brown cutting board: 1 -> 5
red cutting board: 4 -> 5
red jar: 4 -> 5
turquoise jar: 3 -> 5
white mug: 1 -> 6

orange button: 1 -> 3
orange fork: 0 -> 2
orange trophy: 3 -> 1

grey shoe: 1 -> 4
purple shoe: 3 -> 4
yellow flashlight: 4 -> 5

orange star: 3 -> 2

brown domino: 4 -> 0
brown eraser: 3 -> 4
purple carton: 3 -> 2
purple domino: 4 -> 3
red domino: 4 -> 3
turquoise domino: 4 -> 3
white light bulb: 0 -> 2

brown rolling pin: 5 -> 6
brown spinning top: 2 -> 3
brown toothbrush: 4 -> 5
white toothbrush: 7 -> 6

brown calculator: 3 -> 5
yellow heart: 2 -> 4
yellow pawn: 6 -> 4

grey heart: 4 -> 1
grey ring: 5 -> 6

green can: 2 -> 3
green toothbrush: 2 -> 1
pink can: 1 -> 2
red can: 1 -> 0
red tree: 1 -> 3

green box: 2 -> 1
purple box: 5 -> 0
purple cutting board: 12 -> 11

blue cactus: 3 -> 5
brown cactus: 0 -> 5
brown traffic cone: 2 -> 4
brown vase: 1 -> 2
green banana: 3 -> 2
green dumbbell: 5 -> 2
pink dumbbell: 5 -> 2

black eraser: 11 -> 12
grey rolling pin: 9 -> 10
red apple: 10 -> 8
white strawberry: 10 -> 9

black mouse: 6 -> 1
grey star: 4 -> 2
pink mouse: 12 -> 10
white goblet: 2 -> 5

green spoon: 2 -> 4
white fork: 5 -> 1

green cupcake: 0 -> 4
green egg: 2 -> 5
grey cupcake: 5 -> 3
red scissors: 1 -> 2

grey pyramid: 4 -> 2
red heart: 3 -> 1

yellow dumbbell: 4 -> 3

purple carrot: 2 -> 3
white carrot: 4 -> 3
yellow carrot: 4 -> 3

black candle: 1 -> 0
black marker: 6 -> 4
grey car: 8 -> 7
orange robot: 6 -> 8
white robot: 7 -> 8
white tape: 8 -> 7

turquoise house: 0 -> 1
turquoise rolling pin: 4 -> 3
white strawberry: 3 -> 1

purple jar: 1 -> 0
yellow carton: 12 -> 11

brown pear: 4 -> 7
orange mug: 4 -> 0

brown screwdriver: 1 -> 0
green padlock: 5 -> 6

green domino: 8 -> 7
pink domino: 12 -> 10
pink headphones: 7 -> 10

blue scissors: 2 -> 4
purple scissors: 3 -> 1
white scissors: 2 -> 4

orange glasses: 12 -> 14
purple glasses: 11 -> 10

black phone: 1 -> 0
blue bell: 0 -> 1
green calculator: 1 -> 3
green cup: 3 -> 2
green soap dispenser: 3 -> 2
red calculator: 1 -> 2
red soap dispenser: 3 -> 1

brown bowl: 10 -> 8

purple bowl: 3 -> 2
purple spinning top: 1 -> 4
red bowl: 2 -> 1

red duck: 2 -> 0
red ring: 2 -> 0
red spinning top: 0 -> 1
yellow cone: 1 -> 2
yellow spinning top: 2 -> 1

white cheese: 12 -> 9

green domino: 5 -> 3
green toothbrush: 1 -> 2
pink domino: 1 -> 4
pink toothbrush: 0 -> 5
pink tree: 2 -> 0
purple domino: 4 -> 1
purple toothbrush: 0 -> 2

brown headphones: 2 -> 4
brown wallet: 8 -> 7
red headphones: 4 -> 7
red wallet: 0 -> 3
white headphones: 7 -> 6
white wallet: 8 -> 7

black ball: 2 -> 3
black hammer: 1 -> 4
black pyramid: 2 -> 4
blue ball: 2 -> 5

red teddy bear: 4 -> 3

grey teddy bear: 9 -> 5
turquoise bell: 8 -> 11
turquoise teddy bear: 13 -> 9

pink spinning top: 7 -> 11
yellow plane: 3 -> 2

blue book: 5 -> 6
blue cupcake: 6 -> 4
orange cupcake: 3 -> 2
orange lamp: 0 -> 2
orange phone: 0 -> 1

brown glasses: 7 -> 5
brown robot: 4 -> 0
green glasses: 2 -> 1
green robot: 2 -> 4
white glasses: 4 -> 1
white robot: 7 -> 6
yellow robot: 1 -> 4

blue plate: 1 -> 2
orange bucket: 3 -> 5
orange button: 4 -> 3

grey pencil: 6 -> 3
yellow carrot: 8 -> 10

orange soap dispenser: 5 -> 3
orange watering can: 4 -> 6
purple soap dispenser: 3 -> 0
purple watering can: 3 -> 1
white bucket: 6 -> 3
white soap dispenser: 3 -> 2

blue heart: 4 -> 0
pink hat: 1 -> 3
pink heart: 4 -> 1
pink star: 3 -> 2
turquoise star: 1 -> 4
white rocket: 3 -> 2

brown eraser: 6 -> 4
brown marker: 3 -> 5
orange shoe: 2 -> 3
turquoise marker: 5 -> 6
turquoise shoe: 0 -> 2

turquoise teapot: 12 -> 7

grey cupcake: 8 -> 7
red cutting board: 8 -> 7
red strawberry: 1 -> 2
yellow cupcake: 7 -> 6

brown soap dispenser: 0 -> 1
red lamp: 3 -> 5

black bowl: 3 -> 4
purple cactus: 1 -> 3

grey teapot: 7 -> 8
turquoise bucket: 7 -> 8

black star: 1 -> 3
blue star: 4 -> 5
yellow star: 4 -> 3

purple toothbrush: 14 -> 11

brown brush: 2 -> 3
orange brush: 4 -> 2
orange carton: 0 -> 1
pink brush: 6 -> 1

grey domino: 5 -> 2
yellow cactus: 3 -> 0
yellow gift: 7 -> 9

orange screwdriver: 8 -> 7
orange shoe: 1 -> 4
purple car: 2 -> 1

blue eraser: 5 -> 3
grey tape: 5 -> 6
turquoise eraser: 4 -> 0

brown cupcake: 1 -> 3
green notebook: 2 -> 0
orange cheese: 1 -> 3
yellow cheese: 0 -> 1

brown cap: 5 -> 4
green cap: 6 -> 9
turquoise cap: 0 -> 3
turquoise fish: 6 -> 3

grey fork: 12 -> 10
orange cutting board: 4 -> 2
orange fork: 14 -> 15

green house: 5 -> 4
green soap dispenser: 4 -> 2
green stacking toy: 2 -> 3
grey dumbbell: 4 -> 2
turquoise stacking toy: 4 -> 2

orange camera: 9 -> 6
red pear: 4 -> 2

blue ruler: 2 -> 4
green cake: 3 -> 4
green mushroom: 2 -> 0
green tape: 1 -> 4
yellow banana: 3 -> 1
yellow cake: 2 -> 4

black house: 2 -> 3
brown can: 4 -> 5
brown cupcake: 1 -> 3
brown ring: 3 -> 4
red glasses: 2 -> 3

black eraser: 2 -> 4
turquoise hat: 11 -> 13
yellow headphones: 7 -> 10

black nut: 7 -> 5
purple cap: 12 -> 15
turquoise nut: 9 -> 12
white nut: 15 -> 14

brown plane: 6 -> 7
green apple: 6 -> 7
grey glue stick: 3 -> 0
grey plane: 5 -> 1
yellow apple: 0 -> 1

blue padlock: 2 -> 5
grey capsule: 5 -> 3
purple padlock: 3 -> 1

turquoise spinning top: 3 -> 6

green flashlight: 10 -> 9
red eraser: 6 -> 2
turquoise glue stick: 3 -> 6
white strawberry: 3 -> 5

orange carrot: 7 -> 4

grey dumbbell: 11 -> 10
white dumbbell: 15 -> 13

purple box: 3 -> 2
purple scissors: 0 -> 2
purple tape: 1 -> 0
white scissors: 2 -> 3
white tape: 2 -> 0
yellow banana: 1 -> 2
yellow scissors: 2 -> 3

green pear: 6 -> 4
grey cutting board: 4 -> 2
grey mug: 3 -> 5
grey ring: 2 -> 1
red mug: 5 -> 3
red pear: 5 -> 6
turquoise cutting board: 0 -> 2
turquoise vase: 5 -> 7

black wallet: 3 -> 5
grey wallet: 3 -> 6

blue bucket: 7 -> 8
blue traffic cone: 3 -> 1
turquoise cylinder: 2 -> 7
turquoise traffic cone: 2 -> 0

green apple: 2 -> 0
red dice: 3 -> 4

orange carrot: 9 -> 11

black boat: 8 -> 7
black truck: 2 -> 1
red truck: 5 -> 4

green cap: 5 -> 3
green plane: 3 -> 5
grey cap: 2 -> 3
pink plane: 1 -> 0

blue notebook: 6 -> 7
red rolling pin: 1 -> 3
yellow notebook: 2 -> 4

******

[Task statement] Among the lines of the data, which ones contain the word "watering"? Show them.

[Solution]
orange watering can: 4 -> 6
purple watering can: 3 -> 1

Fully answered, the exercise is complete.